▶ _DATA IN THIS EXERCISE_
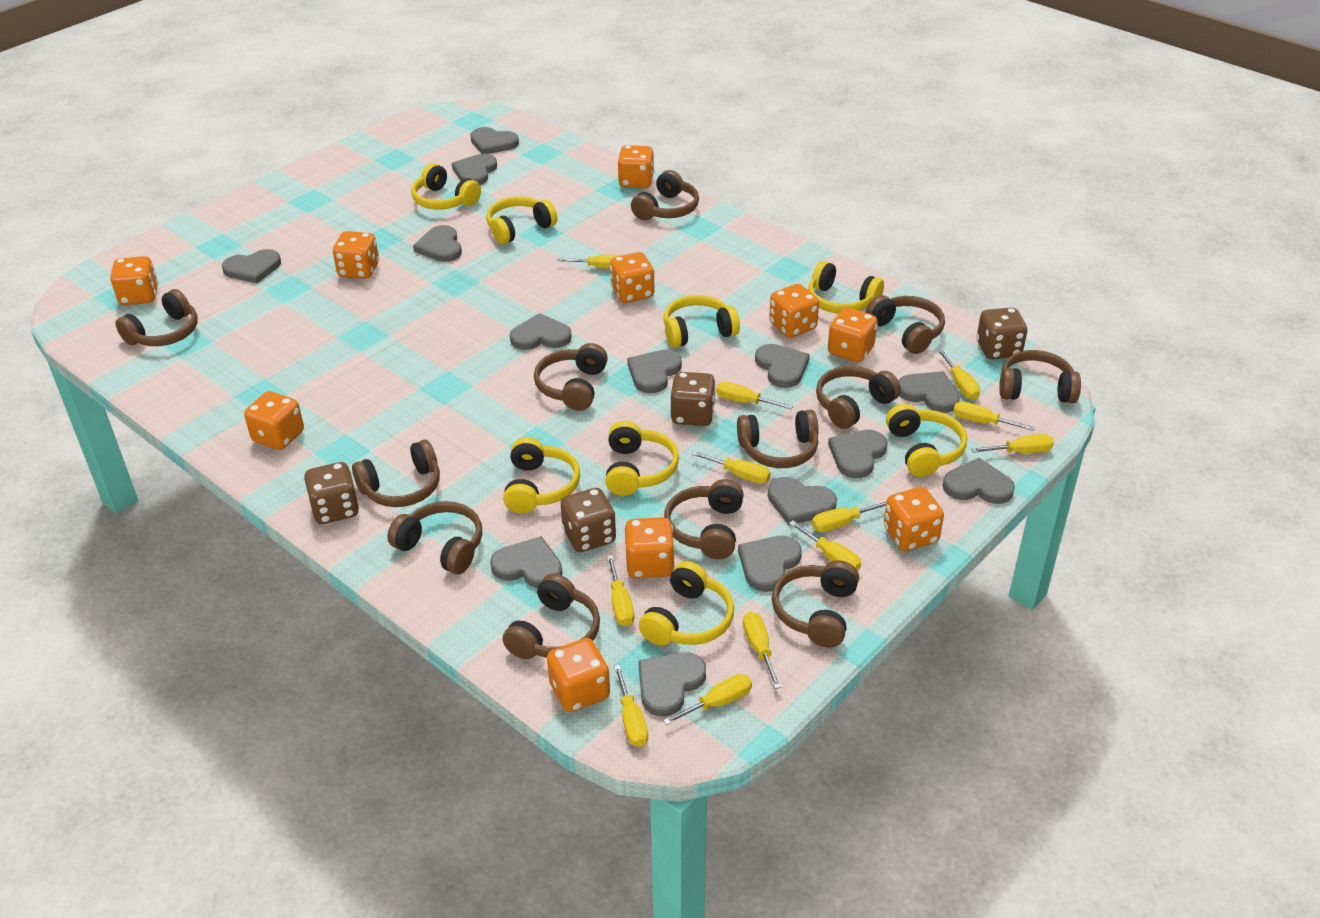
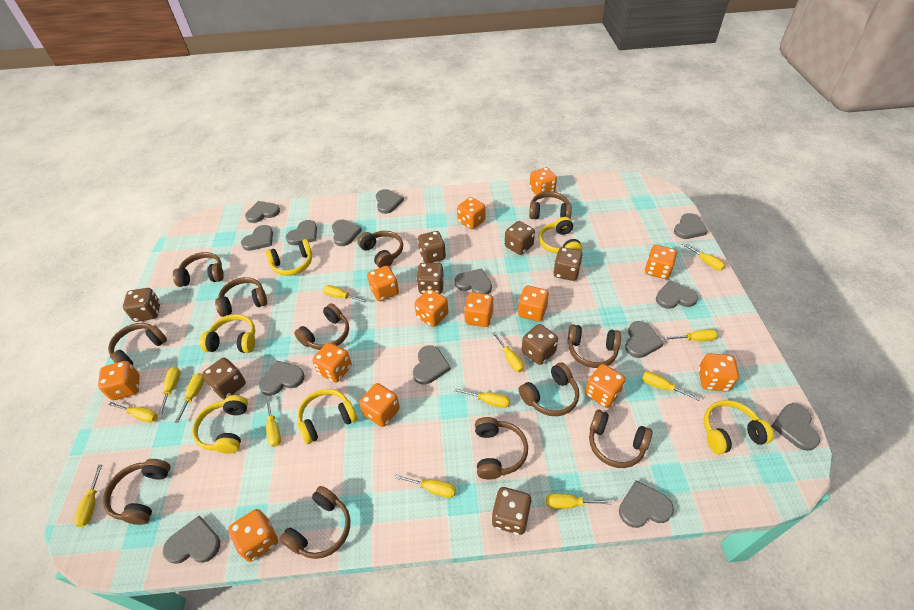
brown dice: 4 -> 8
orange dice: 10 -> 13
yellow headphones: 8 -> 6
yellow screwdriver: 12 -> 13

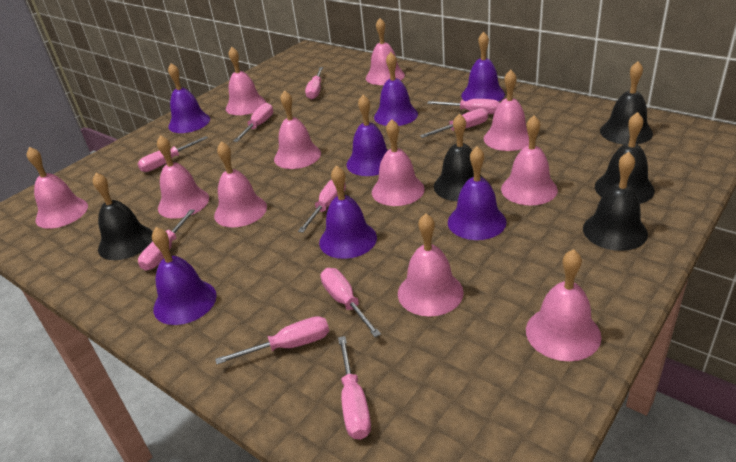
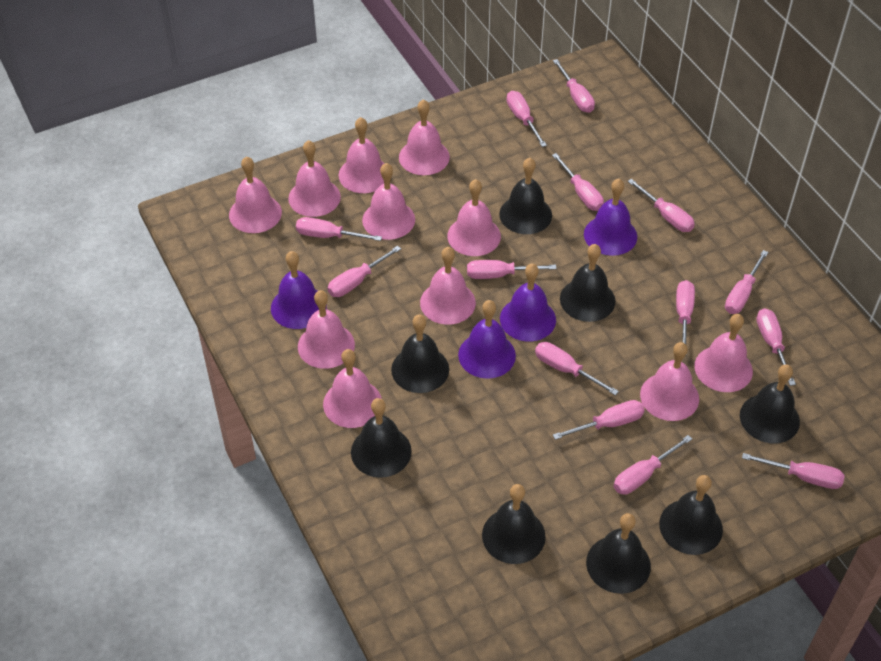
black bell: 5 -> 8
pink screwdriver: 10 -> 14
purple bell: 7 -> 4

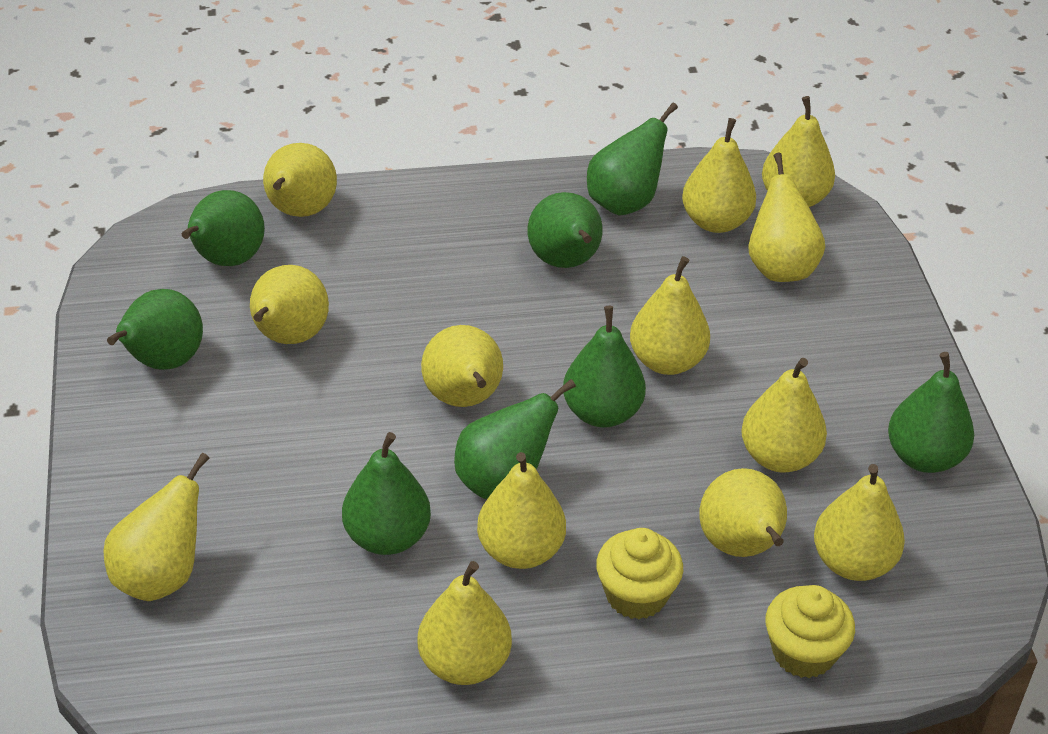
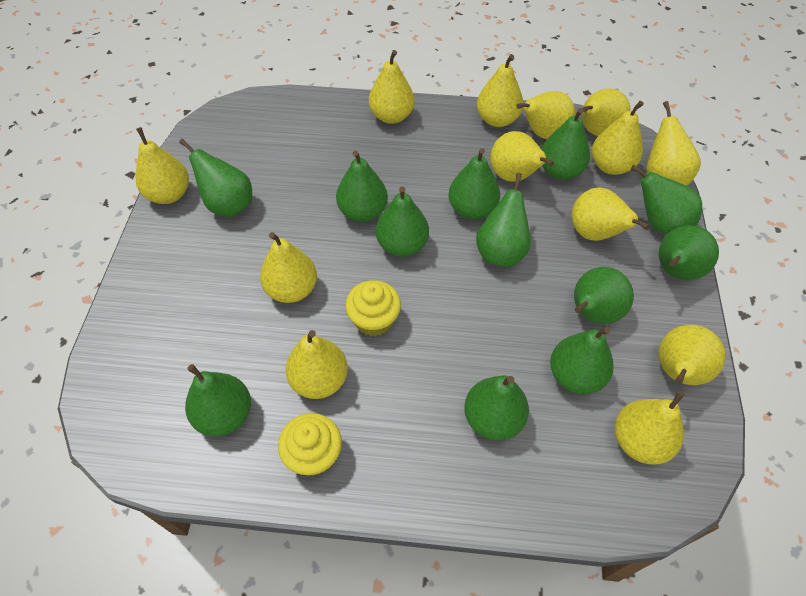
green pear: 8 -> 12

▶ _YOUR ASSIGNMENT_
In the lines above, find each one with "screwdriver" and list it.

▶ _ANSWER BOX_
yellow screwdriver: 12 -> 13
pink screwdriver: 10 -> 14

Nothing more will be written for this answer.